[Object change listings]
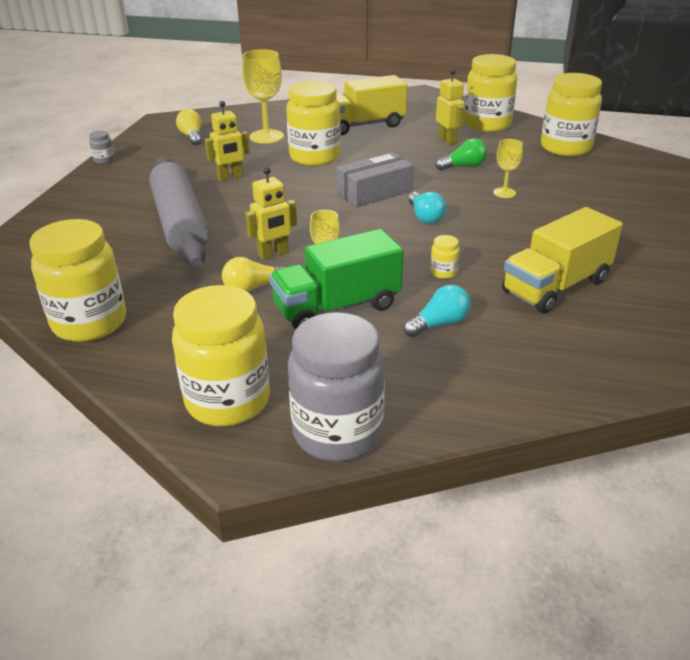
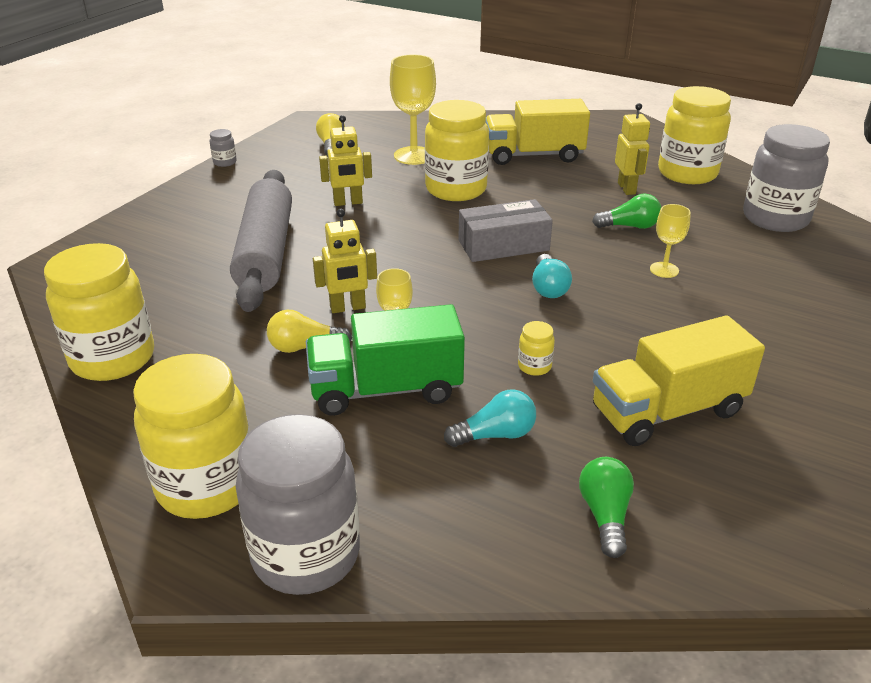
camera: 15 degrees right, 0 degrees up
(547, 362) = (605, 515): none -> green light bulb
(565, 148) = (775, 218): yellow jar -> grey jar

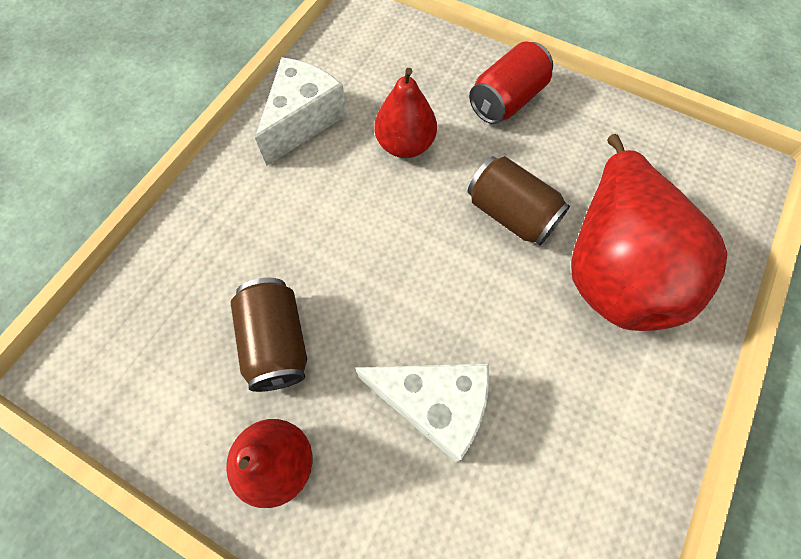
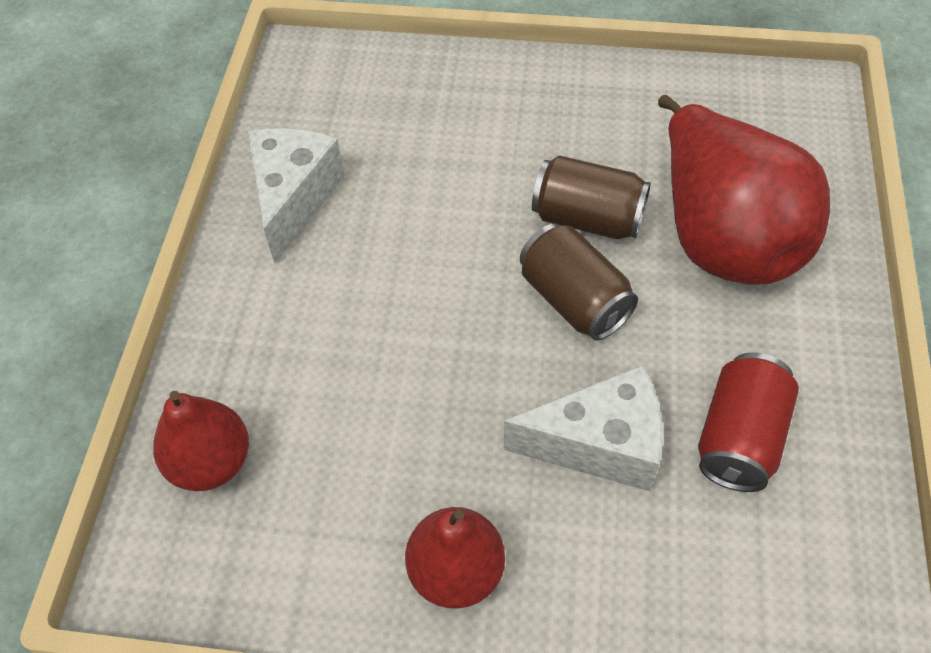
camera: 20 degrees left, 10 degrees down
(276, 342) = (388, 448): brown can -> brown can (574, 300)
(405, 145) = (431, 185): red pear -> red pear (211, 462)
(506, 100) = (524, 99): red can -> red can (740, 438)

- _Directions for this task_:
Starting at the line that contains "(565, 148) = (775, 218): yellow", reproduce each line exactly through the end of the entries above, leaving every picture out.

- _Answer space_:
(565, 148) = (775, 218): yellow jar -> grey jar

camera: 20 degrees left, 10 degrees down
(276, 342) = (388, 448): brown can -> brown can (574, 300)
(405, 145) = (431, 185): red pear -> red pear (211, 462)
(506, 100) = (524, 99): red can -> red can (740, 438)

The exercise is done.